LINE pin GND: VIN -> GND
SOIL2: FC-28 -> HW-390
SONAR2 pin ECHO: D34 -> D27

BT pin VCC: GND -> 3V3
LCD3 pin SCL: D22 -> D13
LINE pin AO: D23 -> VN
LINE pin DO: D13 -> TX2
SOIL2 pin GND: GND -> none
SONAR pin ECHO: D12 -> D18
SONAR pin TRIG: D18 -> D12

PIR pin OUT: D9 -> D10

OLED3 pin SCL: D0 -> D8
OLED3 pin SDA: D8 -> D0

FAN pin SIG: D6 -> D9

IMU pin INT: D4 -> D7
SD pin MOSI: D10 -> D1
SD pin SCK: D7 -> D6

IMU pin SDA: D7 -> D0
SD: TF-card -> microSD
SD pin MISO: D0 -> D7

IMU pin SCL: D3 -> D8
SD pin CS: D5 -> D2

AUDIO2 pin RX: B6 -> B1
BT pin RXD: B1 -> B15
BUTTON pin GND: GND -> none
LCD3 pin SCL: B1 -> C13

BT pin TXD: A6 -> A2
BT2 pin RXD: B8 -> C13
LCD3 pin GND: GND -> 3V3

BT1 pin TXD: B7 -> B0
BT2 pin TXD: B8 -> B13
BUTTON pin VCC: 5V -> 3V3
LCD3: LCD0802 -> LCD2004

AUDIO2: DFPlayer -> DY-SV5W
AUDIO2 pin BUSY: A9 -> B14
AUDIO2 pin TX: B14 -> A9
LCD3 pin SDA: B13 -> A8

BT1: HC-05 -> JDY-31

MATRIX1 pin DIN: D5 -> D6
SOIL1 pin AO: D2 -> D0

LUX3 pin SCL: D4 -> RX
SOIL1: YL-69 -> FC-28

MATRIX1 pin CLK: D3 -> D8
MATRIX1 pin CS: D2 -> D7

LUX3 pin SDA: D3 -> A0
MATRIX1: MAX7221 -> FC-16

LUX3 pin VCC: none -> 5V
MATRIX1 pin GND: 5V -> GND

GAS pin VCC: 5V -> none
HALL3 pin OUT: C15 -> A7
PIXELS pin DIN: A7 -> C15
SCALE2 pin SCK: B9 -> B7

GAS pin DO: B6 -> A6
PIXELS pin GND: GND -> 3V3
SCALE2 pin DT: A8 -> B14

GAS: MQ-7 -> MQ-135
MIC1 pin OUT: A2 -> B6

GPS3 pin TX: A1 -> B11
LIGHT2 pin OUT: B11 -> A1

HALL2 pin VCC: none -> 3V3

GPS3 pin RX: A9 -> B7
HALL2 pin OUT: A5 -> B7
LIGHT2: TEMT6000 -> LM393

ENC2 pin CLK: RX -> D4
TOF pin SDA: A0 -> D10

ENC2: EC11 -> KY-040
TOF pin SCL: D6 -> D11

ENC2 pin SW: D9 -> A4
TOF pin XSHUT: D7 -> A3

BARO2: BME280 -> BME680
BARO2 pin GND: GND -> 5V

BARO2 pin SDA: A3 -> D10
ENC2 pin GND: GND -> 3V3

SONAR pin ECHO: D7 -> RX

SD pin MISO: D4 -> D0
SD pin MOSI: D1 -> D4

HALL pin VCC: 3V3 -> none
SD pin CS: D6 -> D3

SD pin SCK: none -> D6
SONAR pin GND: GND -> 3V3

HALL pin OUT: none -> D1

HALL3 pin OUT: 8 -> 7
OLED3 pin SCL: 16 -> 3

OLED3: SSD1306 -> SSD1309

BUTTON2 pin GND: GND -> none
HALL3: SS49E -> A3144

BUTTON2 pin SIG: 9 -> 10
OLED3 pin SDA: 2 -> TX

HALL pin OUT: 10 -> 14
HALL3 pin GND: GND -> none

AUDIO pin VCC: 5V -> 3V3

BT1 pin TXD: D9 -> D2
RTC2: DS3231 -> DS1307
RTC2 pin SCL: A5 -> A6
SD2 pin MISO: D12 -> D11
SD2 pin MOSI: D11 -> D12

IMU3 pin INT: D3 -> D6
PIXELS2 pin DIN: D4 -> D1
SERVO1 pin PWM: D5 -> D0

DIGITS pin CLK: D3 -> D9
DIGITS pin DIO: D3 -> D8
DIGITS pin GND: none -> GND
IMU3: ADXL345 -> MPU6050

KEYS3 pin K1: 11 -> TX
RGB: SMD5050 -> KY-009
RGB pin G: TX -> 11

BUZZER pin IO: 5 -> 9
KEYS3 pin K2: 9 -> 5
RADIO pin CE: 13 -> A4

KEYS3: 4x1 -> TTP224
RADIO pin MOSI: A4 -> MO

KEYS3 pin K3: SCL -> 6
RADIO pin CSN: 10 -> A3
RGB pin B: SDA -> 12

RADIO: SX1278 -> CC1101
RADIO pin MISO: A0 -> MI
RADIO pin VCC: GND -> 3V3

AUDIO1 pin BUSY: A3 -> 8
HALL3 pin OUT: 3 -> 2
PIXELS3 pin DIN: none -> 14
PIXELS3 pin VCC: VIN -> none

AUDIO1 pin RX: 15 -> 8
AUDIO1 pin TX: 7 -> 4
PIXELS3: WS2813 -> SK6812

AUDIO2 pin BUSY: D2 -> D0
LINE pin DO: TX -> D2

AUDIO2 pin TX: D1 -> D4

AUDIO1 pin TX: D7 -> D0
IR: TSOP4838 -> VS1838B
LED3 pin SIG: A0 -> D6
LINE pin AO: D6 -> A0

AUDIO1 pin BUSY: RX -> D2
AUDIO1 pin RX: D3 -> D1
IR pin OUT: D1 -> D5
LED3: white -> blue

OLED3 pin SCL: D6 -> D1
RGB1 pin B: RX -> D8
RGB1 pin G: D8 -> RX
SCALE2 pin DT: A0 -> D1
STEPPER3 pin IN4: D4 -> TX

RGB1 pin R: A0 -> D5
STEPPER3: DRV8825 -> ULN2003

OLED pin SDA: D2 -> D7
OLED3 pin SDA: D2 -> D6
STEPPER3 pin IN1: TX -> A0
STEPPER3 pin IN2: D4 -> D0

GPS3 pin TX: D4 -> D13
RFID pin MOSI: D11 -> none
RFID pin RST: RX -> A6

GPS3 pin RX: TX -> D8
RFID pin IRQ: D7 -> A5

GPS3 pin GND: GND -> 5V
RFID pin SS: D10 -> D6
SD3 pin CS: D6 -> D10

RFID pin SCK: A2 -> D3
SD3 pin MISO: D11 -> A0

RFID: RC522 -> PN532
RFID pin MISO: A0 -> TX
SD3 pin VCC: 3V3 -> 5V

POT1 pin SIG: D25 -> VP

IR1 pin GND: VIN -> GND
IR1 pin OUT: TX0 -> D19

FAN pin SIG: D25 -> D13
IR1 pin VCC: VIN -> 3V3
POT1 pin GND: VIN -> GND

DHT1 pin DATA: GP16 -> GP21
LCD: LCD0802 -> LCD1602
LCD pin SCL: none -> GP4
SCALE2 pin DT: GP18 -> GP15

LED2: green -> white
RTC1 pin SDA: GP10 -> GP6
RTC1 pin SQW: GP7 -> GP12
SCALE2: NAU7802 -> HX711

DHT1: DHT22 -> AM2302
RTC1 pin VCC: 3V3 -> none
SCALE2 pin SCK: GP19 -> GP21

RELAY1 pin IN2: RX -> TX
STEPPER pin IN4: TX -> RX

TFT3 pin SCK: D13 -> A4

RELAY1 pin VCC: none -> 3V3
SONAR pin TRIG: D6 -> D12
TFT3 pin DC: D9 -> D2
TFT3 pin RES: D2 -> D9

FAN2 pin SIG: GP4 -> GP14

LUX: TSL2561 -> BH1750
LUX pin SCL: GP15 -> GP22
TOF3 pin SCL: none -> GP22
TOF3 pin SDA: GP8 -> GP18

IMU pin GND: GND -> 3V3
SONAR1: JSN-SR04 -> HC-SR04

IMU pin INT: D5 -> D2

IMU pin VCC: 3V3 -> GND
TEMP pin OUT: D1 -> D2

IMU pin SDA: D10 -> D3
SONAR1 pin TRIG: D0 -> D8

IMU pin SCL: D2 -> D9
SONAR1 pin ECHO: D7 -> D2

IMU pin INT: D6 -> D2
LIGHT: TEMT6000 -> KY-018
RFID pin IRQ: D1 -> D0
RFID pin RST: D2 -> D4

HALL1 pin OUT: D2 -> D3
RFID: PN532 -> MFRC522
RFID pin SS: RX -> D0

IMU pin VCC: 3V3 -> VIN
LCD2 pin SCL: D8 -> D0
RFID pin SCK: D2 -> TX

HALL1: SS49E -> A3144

--- What needs to be done ---
Return only the lines between the one holding "BT pin RXD: B1 -> B15" and the one holding "IMU3 pin INT: D3 -> D6", inclusive, exactly as they appear above.

--- Answer to the exercise ---
BT pin RXD: B1 -> B15
BUTTON pin GND: GND -> none
LCD3 pin SCL: B1 -> C13

BT pin TXD: A6 -> A2
BT2 pin RXD: B8 -> C13
LCD3 pin GND: GND -> 3V3

BT1 pin TXD: B7 -> B0
BT2 pin TXD: B8 -> B13
BUTTON pin VCC: 5V -> 3V3
LCD3: LCD0802 -> LCD2004

AUDIO2: DFPlayer -> DY-SV5W
AUDIO2 pin BUSY: A9 -> B14
AUDIO2 pin TX: B14 -> A9
LCD3 pin SDA: B13 -> A8

BT1: HC-05 -> JDY-31

MATRIX1 pin DIN: D5 -> D6
SOIL1 pin AO: D2 -> D0

LUX3 pin SCL: D4 -> RX
SOIL1: YL-69 -> FC-28

MATRIX1 pin CLK: D3 -> D8
MATRIX1 pin CS: D2 -> D7

LUX3 pin SDA: D3 -> A0
MATRIX1: MAX7221 -> FC-16

LUX3 pin VCC: none -> 5V
MATRIX1 pin GND: 5V -> GND

GAS pin VCC: 5V -> none
HALL3 pin OUT: C15 -> A7
PIXELS pin DIN: A7 -> C15
SCALE2 pin SCK: B9 -> B7

GAS pin DO: B6 -> A6
PIXELS pin GND: GND -> 3V3
SCALE2 pin DT: A8 -> B14

GAS: MQ-7 -> MQ-135
MIC1 pin OUT: A2 -> B6

GPS3 pin TX: A1 -> B11
LIGHT2 pin OUT: B11 -> A1

HALL2 pin VCC: none -> 3V3

GPS3 pin RX: A9 -> B7
HALL2 pin OUT: A5 -> B7
LIGHT2: TEMT6000 -> LM393

ENC2 pin CLK: RX -> D4
TOF pin SDA: A0 -> D10

ENC2: EC11 -> KY-040
TOF pin SCL: D6 -> D11

ENC2 pin SW: D9 -> A4
TOF pin XSHUT: D7 -> A3

BARO2: BME280 -> BME680
BARO2 pin GND: GND -> 5V

BARO2 pin SDA: A3 -> D10
ENC2 pin GND: GND -> 3V3

SONAR pin ECHO: D7 -> RX

SD pin MISO: D4 -> D0
SD pin MOSI: D1 -> D4

HALL pin VCC: 3V3 -> none
SD pin CS: D6 -> D3

SD pin SCK: none -> D6
SONAR pin GND: GND -> 3V3

HALL pin OUT: none -> D1

HALL3 pin OUT: 8 -> 7
OLED3 pin SCL: 16 -> 3

OLED3: SSD1306 -> SSD1309

BUTTON2 pin GND: GND -> none
HALL3: SS49E -> A3144

BUTTON2 pin SIG: 9 -> 10
OLED3 pin SDA: 2 -> TX

HALL pin OUT: 10 -> 14
HALL3 pin GND: GND -> none

AUDIO pin VCC: 5V -> 3V3

BT1 pin TXD: D9 -> D2
RTC2: DS3231 -> DS1307
RTC2 pin SCL: A5 -> A6
SD2 pin MISO: D12 -> D11
SD2 pin MOSI: D11 -> D12

IMU3 pin INT: D3 -> D6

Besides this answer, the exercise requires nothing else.